__YOUR INSTRUCTIONS__: Please retype every entry as written, and keep the pictures out.

__DATASET RECORDS__:
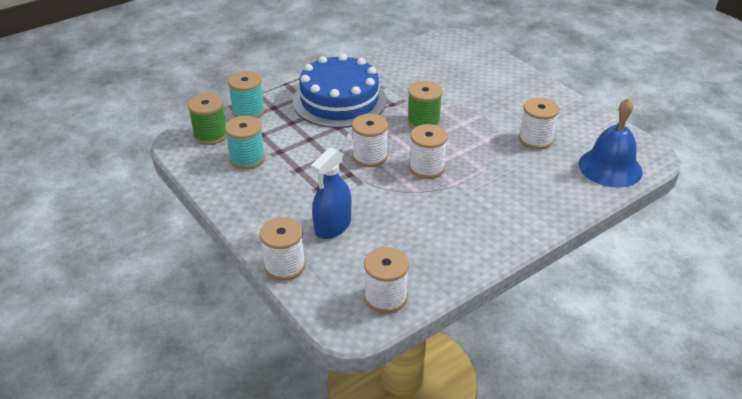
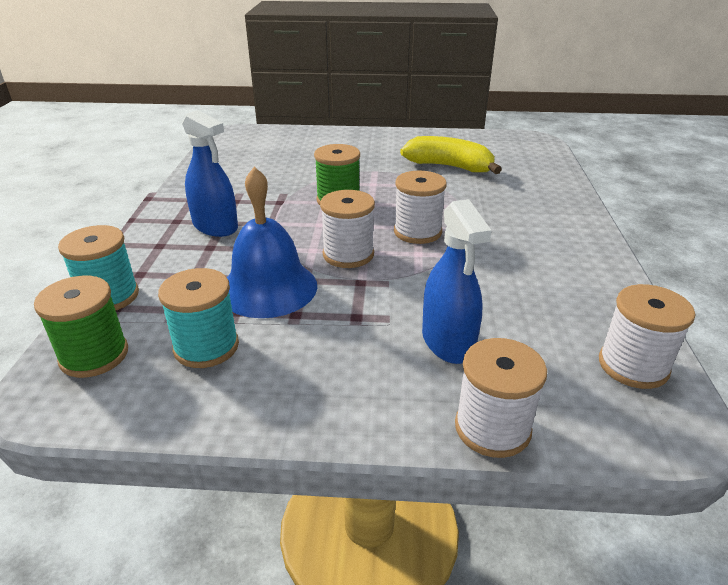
camera: 50 degrees left, 5 degrees down
(339, 101) = (215, 226): blue cake -> blue spray bottle
(535, 139) = (449, 166): white spool -> yellow banana
(610, 167) = (530, 158): blue bell -> blue bell (268, 288)

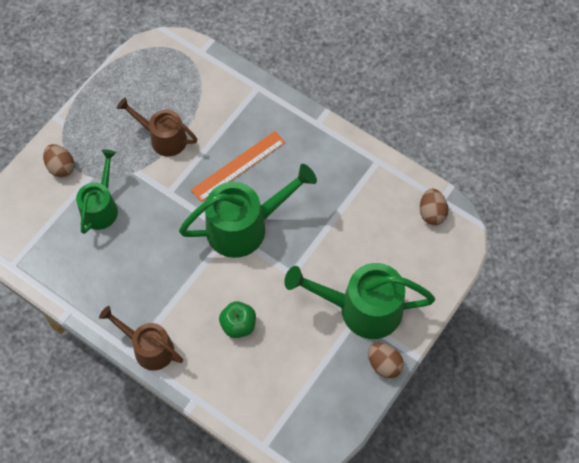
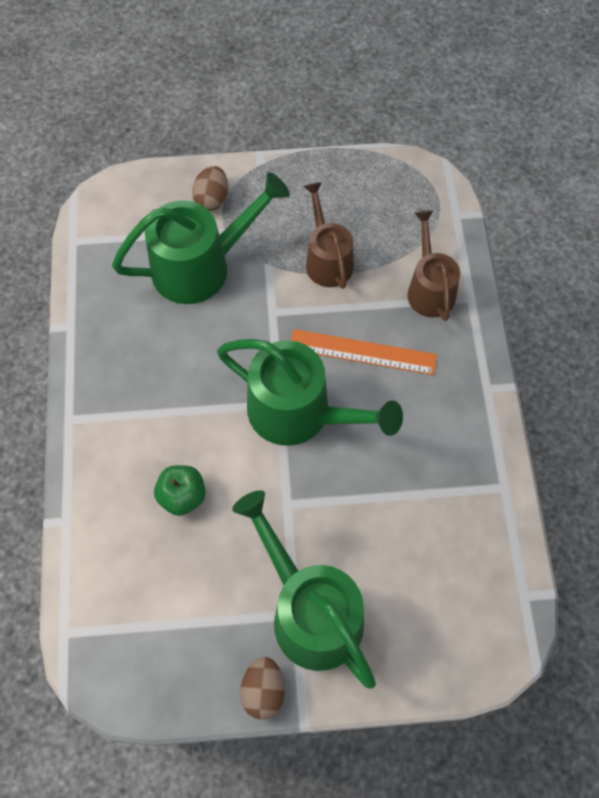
camera: 50 degrees right, 0 degrees up
(101, 207) = (201, 266): green watering can -> green watering can, size x1.59
(148, 347) = (86, 429): brown watering can -> brown watering can (429, 288)
(431, 213) = (497, 598): brown egg -> none

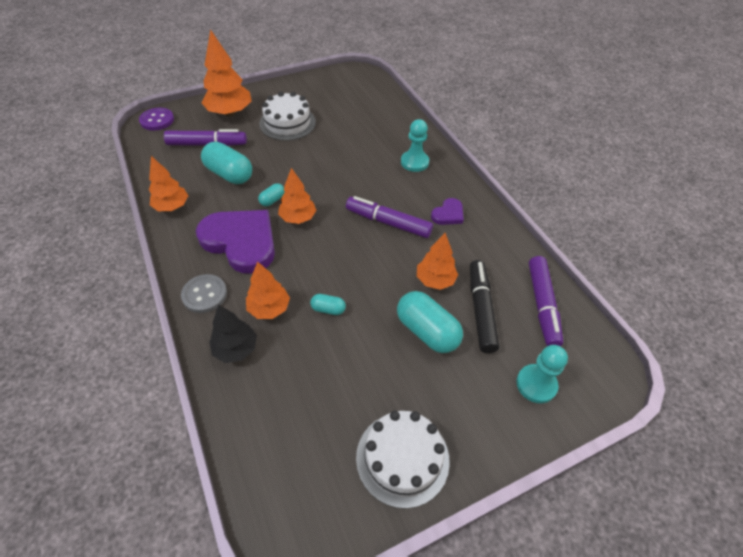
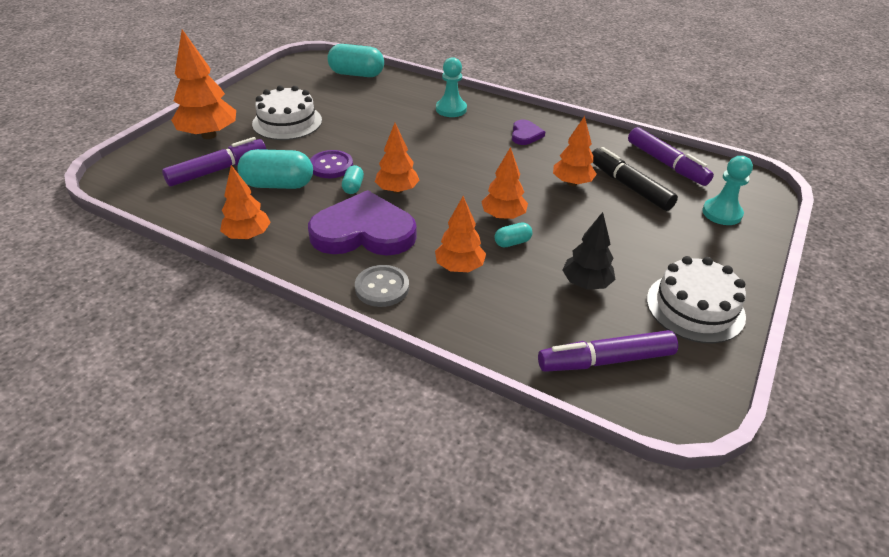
camera: 35 degrees left, 10 degrees down
(157, 120) = (124, 171): purple button -> purple button (331, 166)
(236, 349) = (468, 311): black tree -> black tree (586, 283)
(347, 282) = (503, 216): none -> orange tree
(388, 222) = (484, 160): purple marker -> purple marker (605, 360)
(427, 331) = (609, 219): turquoise capsule -> turquoise capsule (356, 74)

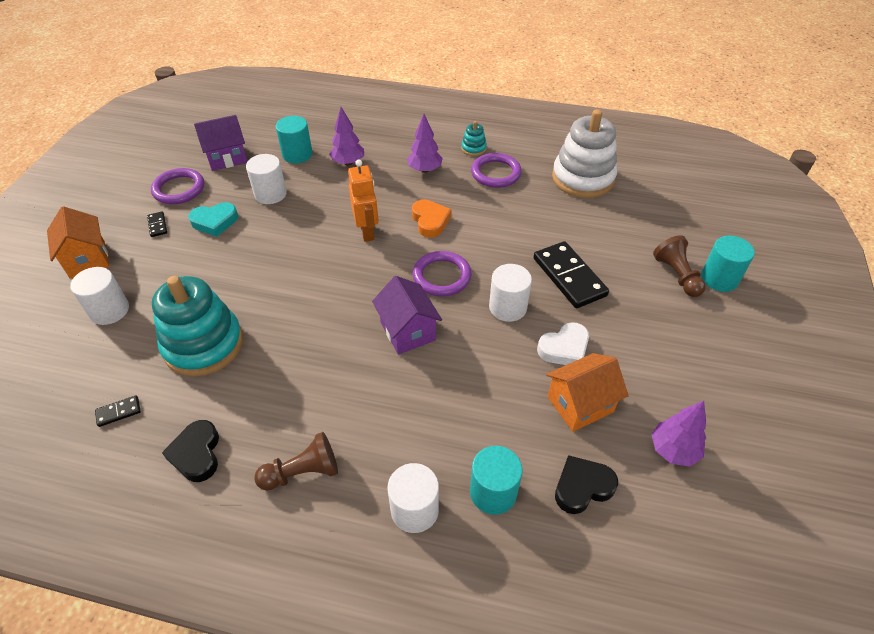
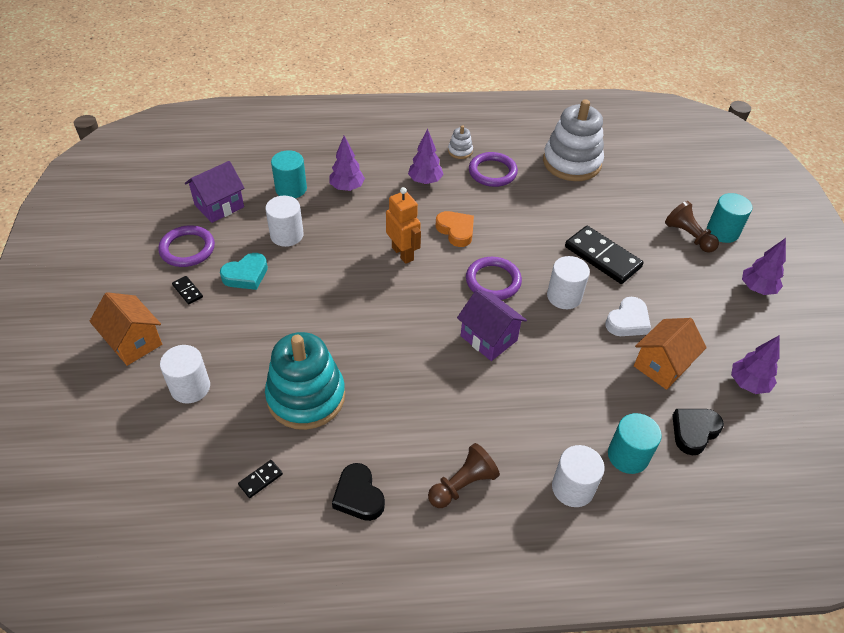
camera: 20 degrees left, 0 degrees up
(473, 148) = (460, 151): turquoise stacking toy -> white stacking toy
(733, 348) = (757, 289): none -> purple tree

__WORKED SOLUTION__:
camera: 50 degrees left, 5 degrees down
(339, 101) = (215, 226): blue cake -> blue spray bottle
(535, 139) = (449, 166): white spool -> yellow banana
(610, 167) = (530, 158): blue bell -> blue bell (268, 288)

camera: 50 degrees right, 0 degrees up
(101, 207) = (201, 266): green watering can -> green watering can, size x1.59
(148, 347) = (86, 429): brown watering can -> brown watering can (429, 288)
(431, 213) = (497, 598): brown egg -> none

camera: 35 degrees left, 10 degrees down
(157, 120) = (124, 171): purple button -> purple button (331, 166)
(236, 349) = (468, 311): black tree -> black tree (586, 283)
(347, 282) = (503, 216): none -> orange tree
(388, 222) = (484, 160): purple marker -> purple marker (605, 360)
(427, 331) = (609, 219): turquoise capsule -> turquoise capsule (356, 74)

camera: 20 degrees left, 0 degrees up
(473, 148) = (460, 151): turquoise stacking toy -> white stacking toy
(733, 348) = (757, 289): none -> purple tree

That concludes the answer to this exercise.